Extract the text of every entry below exactly; leave images out.

***** Data in this exercise *****

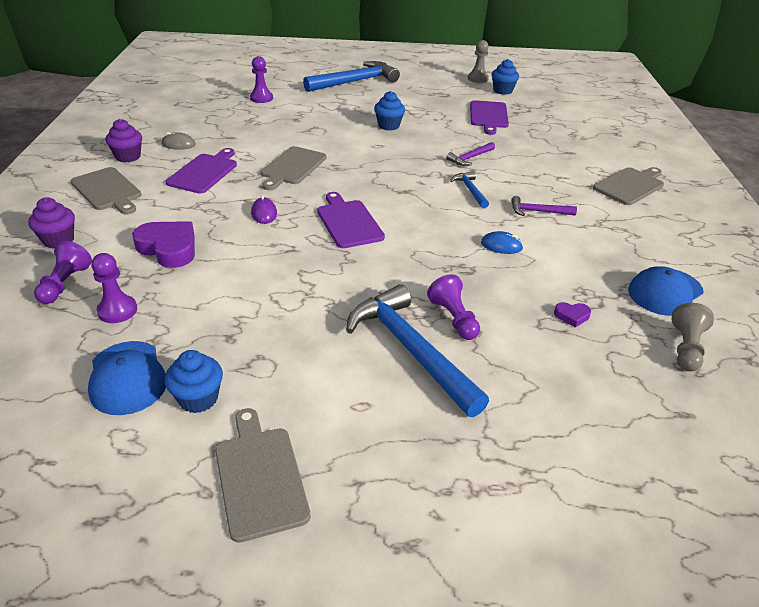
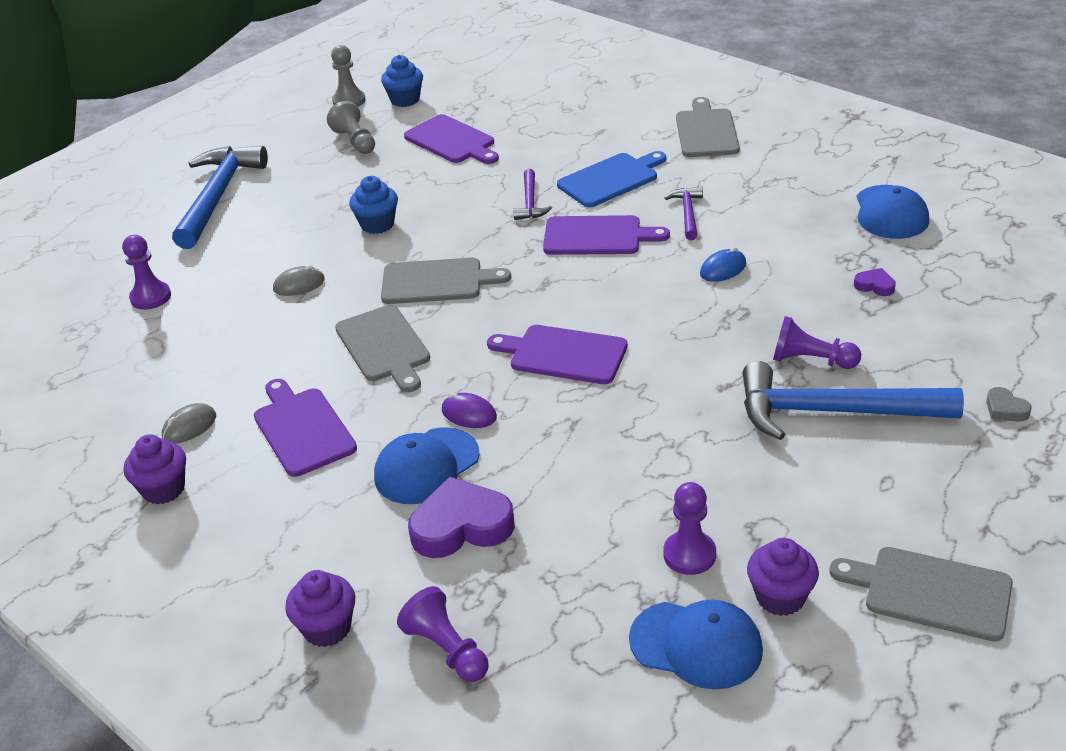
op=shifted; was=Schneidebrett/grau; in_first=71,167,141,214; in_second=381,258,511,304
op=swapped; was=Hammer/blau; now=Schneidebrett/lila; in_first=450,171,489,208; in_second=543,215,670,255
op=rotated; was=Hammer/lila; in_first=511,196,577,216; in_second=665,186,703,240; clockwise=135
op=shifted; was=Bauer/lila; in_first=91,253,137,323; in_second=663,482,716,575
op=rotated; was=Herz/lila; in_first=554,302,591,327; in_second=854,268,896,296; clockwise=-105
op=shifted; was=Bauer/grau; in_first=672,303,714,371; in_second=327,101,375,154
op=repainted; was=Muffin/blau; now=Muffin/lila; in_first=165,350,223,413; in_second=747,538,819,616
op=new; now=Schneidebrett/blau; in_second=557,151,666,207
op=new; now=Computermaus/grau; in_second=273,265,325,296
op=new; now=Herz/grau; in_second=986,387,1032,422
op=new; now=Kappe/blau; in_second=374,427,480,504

*****

Result for this task:
op=shifted; was=Schneidebrett/grau; in_first=71,167,141,214; in_second=381,258,511,304
op=swapped; was=Hammer/blau; now=Schneidebrett/lila; in_first=450,171,489,208; in_second=543,215,670,255
op=rotated; was=Hammer/lila; in_first=511,196,577,216; in_second=665,186,703,240; clockwise=135
op=shifted; was=Bauer/lila; in_first=91,253,137,323; in_second=663,482,716,575
op=rotated; was=Herz/lila; in_first=554,302,591,327; in_second=854,268,896,296; clockwise=-105
op=shifted; was=Bauer/grau; in_first=672,303,714,371; in_second=327,101,375,154
op=repainted; was=Muffin/blau; now=Muffin/lila; in_first=165,350,223,413; in_second=747,538,819,616
op=new; now=Schneidebrett/blau; in_second=557,151,666,207
op=new; now=Computermaus/grau; in_second=273,265,325,296
op=new; now=Herz/grau; in_second=986,387,1032,422
op=new; now=Kappe/blau; in_second=374,427,480,504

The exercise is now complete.